WORK TO COMPLETE: The records below are made of lines; count those holding the word "button" and give the number only.

== == ==

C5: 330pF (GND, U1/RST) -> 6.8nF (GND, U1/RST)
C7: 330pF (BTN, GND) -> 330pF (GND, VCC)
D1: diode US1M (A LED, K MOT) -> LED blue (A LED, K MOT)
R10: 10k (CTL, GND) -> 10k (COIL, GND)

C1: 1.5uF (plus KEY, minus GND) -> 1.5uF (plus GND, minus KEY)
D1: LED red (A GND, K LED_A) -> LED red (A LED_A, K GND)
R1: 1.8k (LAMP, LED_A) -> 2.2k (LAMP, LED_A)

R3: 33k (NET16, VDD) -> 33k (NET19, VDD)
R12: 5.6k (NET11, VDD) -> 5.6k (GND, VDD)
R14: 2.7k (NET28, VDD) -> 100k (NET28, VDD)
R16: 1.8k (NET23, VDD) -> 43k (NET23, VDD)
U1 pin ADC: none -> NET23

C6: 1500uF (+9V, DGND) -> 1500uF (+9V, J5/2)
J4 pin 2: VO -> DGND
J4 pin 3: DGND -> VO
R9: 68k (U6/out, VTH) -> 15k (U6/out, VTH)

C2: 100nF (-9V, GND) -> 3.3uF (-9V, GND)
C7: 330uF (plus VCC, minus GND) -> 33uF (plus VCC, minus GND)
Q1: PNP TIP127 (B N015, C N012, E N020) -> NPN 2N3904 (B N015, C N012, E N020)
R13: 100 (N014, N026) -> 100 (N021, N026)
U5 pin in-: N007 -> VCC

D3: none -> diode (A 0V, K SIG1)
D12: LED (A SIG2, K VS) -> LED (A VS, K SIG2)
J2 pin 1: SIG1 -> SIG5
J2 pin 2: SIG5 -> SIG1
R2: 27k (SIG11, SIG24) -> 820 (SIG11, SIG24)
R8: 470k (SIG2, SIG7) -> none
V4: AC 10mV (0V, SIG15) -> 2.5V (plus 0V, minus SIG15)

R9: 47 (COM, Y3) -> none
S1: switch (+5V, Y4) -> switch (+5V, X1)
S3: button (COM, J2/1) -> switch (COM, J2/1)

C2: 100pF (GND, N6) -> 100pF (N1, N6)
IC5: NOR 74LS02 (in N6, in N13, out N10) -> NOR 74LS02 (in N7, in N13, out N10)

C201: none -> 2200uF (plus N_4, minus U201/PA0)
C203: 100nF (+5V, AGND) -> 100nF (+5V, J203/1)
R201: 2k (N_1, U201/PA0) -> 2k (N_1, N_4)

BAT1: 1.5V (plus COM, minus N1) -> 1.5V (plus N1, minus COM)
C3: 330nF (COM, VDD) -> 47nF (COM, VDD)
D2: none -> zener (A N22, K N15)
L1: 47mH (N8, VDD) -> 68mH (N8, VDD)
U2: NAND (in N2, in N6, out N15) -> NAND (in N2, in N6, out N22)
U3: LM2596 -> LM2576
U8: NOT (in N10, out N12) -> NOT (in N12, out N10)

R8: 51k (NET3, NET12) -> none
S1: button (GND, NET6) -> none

== == ==

SOLUTION FOR THIS EXERCISE: 2